* **GOAL OF THE EXERCISE**: The lines below, all of them, should be returned exactly as they appear.

(Data excerpts)
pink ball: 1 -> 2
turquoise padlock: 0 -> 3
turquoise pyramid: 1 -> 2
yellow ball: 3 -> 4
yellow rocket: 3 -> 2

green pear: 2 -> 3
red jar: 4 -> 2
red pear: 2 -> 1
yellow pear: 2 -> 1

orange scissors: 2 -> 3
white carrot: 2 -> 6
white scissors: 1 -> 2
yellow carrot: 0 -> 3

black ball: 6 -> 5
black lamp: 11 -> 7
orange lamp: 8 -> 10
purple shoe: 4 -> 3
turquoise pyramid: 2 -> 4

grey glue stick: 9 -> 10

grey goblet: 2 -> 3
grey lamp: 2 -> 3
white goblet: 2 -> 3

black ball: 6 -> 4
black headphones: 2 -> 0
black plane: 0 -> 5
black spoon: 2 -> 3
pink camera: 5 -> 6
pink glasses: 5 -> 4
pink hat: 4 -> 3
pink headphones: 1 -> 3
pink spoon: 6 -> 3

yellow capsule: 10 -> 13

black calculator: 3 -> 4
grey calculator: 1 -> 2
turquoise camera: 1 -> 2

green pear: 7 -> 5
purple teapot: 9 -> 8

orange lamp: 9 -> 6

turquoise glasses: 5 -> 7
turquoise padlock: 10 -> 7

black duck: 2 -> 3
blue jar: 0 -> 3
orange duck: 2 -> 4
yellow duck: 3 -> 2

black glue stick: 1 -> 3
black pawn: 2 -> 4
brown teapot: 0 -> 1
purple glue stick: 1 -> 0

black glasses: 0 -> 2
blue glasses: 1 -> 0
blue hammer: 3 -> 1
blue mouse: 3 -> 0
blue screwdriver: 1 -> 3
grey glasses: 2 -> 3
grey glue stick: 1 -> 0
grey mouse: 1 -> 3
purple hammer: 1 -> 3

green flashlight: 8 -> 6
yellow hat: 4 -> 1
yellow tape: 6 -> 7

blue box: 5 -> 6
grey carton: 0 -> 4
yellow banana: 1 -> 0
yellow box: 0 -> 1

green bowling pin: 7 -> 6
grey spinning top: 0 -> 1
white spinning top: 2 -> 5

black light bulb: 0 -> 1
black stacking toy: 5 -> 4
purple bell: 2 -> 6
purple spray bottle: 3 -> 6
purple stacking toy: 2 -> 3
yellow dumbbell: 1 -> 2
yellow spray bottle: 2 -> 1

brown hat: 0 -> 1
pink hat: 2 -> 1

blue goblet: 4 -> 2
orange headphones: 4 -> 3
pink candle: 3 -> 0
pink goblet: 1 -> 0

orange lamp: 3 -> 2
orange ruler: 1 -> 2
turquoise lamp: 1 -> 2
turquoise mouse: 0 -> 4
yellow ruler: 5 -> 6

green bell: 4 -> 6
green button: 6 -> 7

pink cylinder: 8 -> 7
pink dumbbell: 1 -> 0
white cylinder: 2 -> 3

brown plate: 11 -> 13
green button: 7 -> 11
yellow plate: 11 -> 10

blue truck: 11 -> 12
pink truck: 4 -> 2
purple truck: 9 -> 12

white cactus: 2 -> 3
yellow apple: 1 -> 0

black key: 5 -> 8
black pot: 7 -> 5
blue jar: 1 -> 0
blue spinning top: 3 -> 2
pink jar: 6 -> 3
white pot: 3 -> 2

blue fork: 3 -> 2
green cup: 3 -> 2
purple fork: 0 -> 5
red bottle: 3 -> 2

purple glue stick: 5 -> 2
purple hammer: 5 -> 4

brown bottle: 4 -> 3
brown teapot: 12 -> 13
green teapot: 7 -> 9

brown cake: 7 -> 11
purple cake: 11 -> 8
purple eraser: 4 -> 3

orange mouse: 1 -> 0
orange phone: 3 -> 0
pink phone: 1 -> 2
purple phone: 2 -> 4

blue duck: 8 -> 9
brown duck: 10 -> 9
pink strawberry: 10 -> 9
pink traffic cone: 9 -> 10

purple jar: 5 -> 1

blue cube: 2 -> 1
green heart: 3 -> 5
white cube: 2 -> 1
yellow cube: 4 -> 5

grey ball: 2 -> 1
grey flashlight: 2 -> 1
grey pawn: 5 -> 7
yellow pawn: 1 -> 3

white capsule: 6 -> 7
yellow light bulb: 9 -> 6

* **SOLUTION TO THIS TASK**:
pink ball: 1 -> 2
turquoise padlock: 0 -> 3
turquoise pyramid: 1 -> 2
yellow ball: 3 -> 4
yellow rocket: 3 -> 2

green pear: 2 -> 3
red jar: 4 -> 2
red pear: 2 -> 1
yellow pear: 2 -> 1

orange scissors: 2 -> 3
white carrot: 2 -> 6
white scissors: 1 -> 2
yellow carrot: 0 -> 3

black ball: 6 -> 5
black lamp: 11 -> 7
orange lamp: 8 -> 10
purple shoe: 4 -> 3
turquoise pyramid: 2 -> 4

grey glue stick: 9 -> 10

grey goblet: 2 -> 3
grey lamp: 2 -> 3
white goblet: 2 -> 3

black ball: 6 -> 4
black headphones: 2 -> 0
black plane: 0 -> 5
black spoon: 2 -> 3
pink camera: 5 -> 6
pink glasses: 5 -> 4
pink hat: 4 -> 3
pink headphones: 1 -> 3
pink spoon: 6 -> 3

yellow capsule: 10 -> 13

black calculator: 3 -> 4
grey calculator: 1 -> 2
turquoise camera: 1 -> 2

green pear: 7 -> 5
purple teapot: 9 -> 8

orange lamp: 9 -> 6

turquoise glasses: 5 -> 7
turquoise padlock: 10 -> 7

black duck: 2 -> 3
blue jar: 0 -> 3
orange duck: 2 -> 4
yellow duck: 3 -> 2

black glue stick: 1 -> 3
black pawn: 2 -> 4
brown teapot: 0 -> 1
purple glue stick: 1 -> 0

black glasses: 0 -> 2
blue glasses: 1 -> 0
blue hammer: 3 -> 1
blue mouse: 3 -> 0
blue screwdriver: 1 -> 3
grey glasses: 2 -> 3
grey glue stick: 1 -> 0
grey mouse: 1 -> 3
purple hammer: 1 -> 3

green flashlight: 8 -> 6
yellow hat: 4 -> 1
yellow tape: 6 -> 7

blue box: 5 -> 6
grey carton: 0 -> 4
yellow banana: 1 -> 0
yellow box: 0 -> 1

green bowling pin: 7 -> 6
grey spinning top: 0 -> 1
white spinning top: 2 -> 5

black light bulb: 0 -> 1
black stacking toy: 5 -> 4
purple bell: 2 -> 6
purple spray bottle: 3 -> 6
purple stacking toy: 2 -> 3
yellow dumbbell: 1 -> 2
yellow spray bottle: 2 -> 1

brown hat: 0 -> 1
pink hat: 2 -> 1

blue goblet: 4 -> 2
orange headphones: 4 -> 3
pink candle: 3 -> 0
pink goblet: 1 -> 0

orange lamp: 3 -> 2
orange ruler: 1 -> 2
turquoise lamp: 1 -> 2
turquoise mouse: 0 -> 4
yellow ruler: 5 -> 6

green bell: 4 -> 6
green button: 6 -> 7

pink cylinder: 8 -> 7
pink dumbbell: 1 -> 0
white cylinder: 2 -> 3

brown plate: 11 -> 13
green button: 7 -> 11
yellow plate: 11 -> 10

blue truck: 11 -> 12
pink truck: 4 -> 2
purple truck: 9 -> 12

white cactus: 2 -> 3
yellow apple: 1 -> 0

black key: 5 -> 8
black pot: 7 -> 5
blue jar: 1 -> 0
blue spinning top: 3 -> 2
pink jar: 6 -> 3
white pot: 3 -> 2

blue fork: 3 -> 2
green cup: 3 -> 2
purple fork: 0 -> 5
red bottle: 3 -> 2

purple glue stick: 5 -> 2
purple hammer: 5 -> 4

brown bottle: 4 -> 3
brown teapot: 12 -> 13
green teapot: 7 -> 9

brown cake: 7 -> 11
purple cake: 11 -> 8
purple eraser: 4 -> 3

orange mouse: 1 -> 0
orange phone: 3 -> 0
pink phone: 1 -> 2
purple phone: 2 -> 4

blue duck: 8 -> 9
brown duck: 10 -> 9
pink strawberry: 10 -> 9
pink traffic cone: 9 -> 10

purple jar: 5 -> 1

blue cube: 2 -> 1
green heart: 3 -> 5
white cube: 2 -> 1
yellow cube: 4 -> 5

grey ball: 2 -> 1
grey flashlight: 2 -> 1
grey pawn: 5 -> 7
yellow pawn: 1 -> 3

white capsule: 6 -> 7
yellow light bulb: 9 -> 6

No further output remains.